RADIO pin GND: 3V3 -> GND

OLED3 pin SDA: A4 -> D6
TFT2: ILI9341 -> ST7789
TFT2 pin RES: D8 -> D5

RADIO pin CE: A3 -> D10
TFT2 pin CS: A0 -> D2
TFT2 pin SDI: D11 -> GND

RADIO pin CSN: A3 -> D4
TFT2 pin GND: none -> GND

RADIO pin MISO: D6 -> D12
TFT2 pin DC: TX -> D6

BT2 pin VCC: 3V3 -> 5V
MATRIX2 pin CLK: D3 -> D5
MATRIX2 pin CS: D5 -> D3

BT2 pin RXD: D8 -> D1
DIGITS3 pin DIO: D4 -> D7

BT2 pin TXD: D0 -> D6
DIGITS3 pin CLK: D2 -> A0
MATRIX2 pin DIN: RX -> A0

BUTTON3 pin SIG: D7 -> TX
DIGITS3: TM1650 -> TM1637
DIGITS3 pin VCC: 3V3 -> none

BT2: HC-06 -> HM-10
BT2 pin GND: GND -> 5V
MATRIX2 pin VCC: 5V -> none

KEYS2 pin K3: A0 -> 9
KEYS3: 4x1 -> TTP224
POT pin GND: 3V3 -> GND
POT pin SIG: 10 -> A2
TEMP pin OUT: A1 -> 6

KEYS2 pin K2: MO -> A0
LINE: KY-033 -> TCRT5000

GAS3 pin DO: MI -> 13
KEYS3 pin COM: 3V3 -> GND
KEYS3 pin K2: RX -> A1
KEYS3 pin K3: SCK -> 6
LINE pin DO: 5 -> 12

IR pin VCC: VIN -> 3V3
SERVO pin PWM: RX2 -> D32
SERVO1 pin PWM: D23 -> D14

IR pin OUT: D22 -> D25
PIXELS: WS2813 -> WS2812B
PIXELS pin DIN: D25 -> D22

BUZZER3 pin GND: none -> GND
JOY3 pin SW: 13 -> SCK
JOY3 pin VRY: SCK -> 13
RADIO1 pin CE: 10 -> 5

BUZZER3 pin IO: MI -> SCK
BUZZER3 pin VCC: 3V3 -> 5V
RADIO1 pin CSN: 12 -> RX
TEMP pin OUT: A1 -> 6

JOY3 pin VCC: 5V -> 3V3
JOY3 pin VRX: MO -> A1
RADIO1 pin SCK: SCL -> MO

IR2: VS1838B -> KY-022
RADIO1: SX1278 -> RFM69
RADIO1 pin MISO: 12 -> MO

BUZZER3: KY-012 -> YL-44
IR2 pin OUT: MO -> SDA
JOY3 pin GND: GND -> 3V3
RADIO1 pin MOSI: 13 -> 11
· · · ·
WORK ITEM: Give an exact copy of the lines above from the line with "RADIO pin CSN: A3 -> D4" up to and including the line with "DIGITS3 pin VCC: 3V3 -> none", and leave everything else out.

ANSWER BELOW:
RADIO pin CSN: A3 -> D4
TFT2 pin GND: none -> GND

RADIO pin MISO: D6 -> D12
TFT2 pin DC: TX -> D6

BT2 pin VCC: 3V3 -> 5V
MATRIX2 pin CLK: D3 -> D5
MATRIX2 pin CS: D5 -> D3

BT2 pin RXD: D8 -> D1
DIGITS3 pin DIO: D4 -> D7

BT2 pin TXD: D0 -> D6
DIGITS3 pin CLK: D2 -> A0
MATRIX2 pin DIN: RX -> A0

BUTTON3 pin SIG: D7 -> TX
DIGITS3: TM1650 -> TM1637
DIGITS3 pin VCC: 3V3 -> none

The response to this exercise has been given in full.